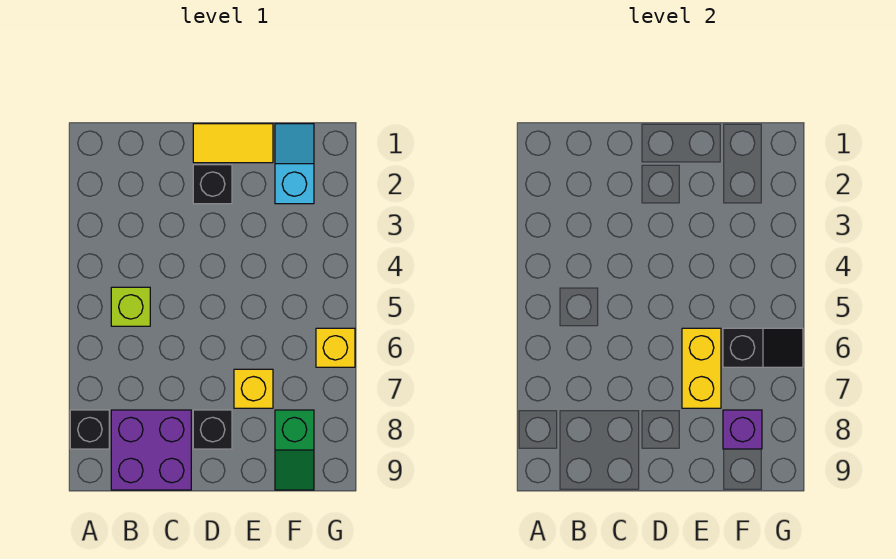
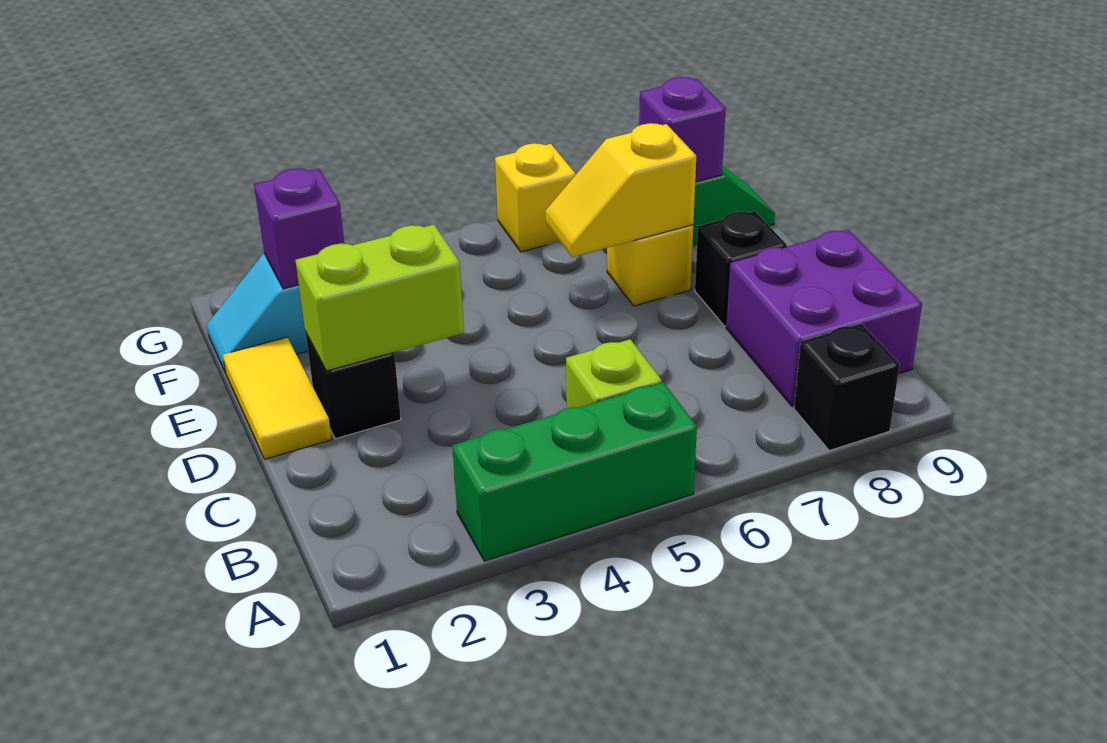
none -> green brick A3:A5 level 1
none -> lime brick D2:D3 level 2
yellow brick E6:E7 level 2 -> yellow slope E6:E7 level 2 top 7
none -> purple brick F2 level 2
black slope F6:G6 level 2 top F -> none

--

* Goal of the exercise
All of the entries above need to be repeated exactly, minus the pictures.

* Answer for this exercise
none -> green brick A3:A5 level 1
none -> lime brick D2:D3 level 2
yellow brick E6:E7 level 2 -> yellow slope E6:E7 level 2 top 7
none -> purple brick F2 level 2
black slope F6:G6 level 2 top F -> none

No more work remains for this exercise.